_EXERCISE REQUIREMENTS:_
Search the records for the string "brown" and copy every line where it turns up.

_EXERCISE DATA:_
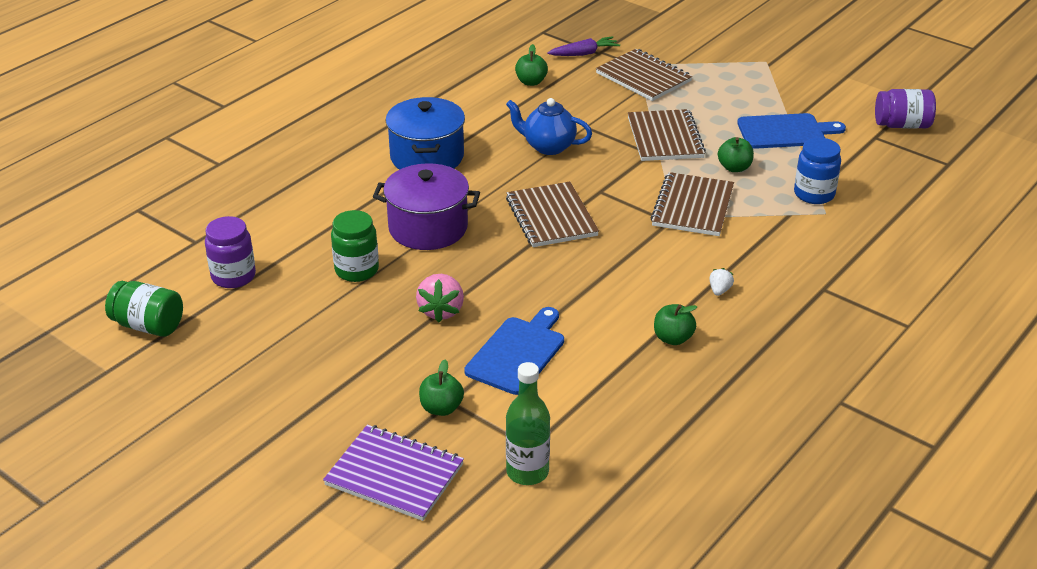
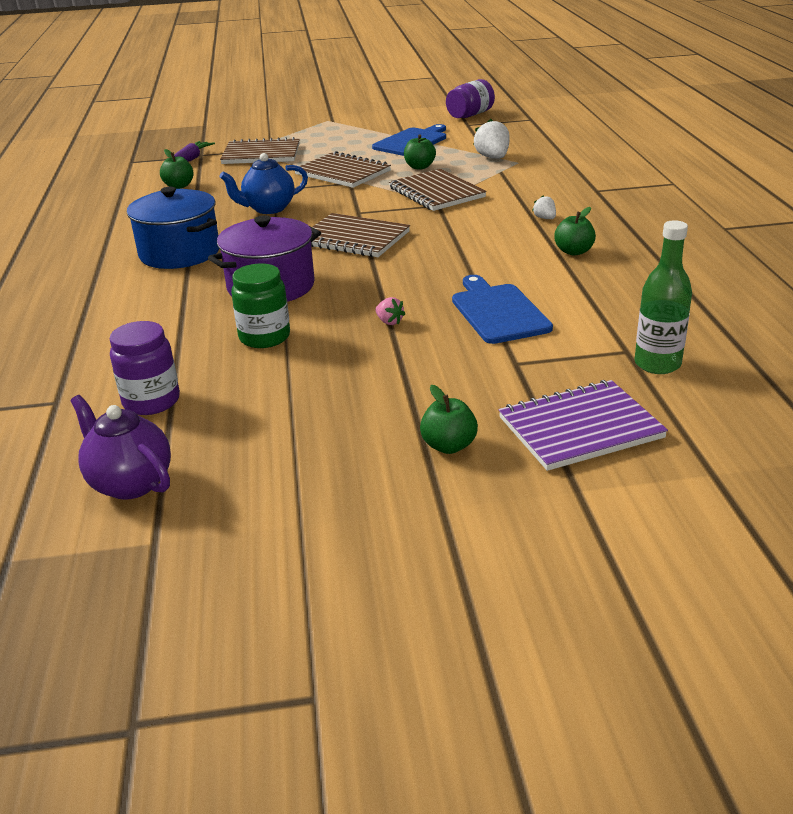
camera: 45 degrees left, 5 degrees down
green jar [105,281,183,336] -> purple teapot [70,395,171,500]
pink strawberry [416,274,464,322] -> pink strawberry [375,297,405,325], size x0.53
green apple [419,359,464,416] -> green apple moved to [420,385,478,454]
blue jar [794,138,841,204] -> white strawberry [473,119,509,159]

--

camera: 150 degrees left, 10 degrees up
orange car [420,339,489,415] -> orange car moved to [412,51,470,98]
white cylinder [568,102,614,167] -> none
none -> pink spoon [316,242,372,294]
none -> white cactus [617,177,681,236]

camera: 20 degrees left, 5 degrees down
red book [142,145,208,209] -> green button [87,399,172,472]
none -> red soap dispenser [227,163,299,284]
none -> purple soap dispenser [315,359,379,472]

...

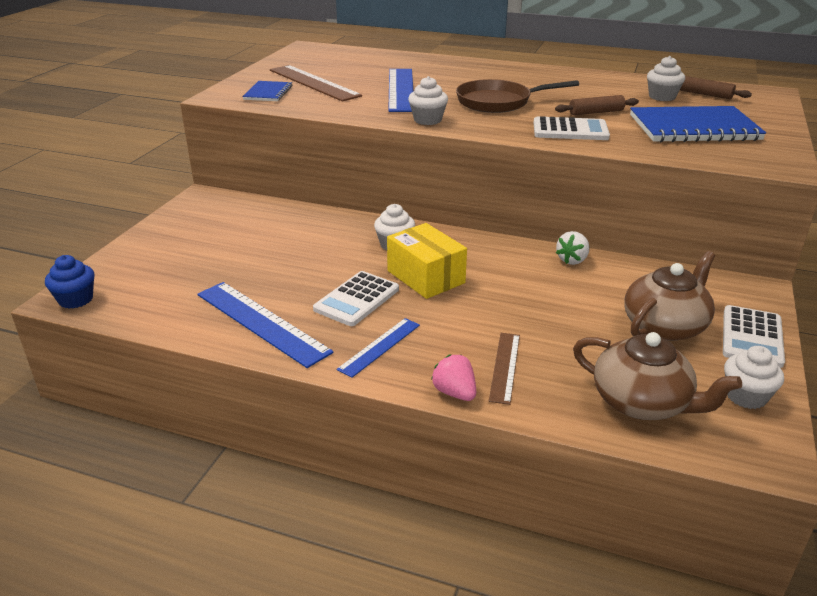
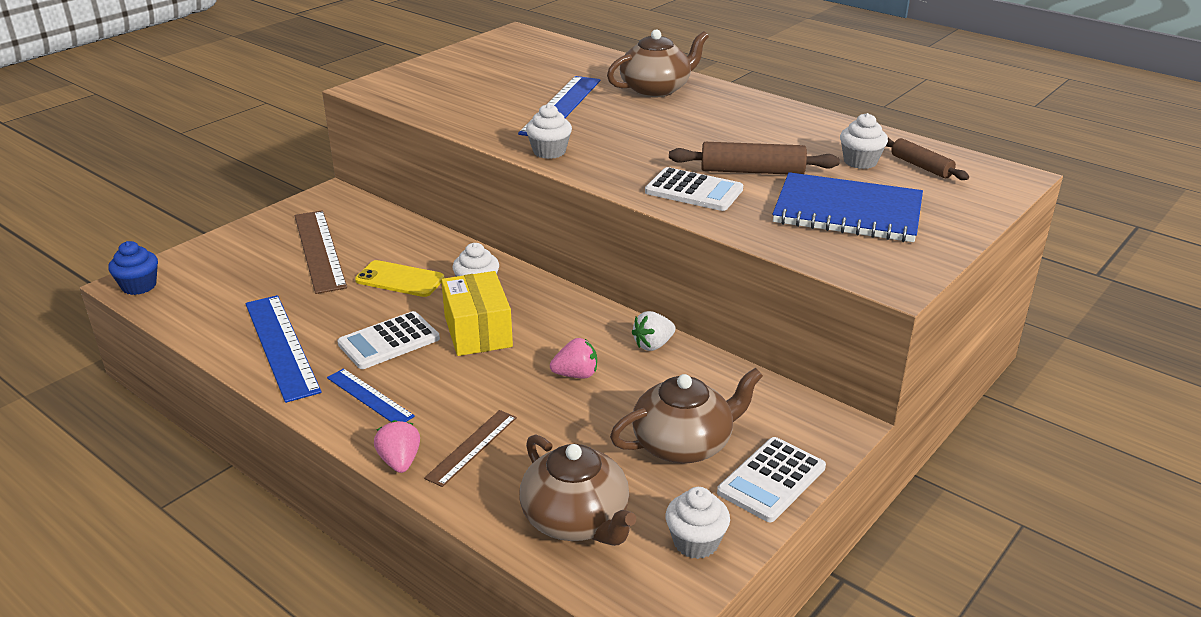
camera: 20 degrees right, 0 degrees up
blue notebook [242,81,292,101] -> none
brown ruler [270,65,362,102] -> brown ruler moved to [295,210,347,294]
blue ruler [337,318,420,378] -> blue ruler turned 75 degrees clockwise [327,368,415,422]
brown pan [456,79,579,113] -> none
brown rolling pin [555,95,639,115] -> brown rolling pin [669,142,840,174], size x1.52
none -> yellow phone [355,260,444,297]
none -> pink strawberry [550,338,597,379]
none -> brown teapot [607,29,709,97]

_YOUR SOLUTION:_
brown ruler [270,65,362,102] -> brown ruler moved to [295,210,347,294]
brown pan [456,79,579,113] -> none
brown rolling pin [555,95,639,115] -> brown rolling pin [669,142,840,174], size x1.52
none -> brown teapot [607,29,709,97]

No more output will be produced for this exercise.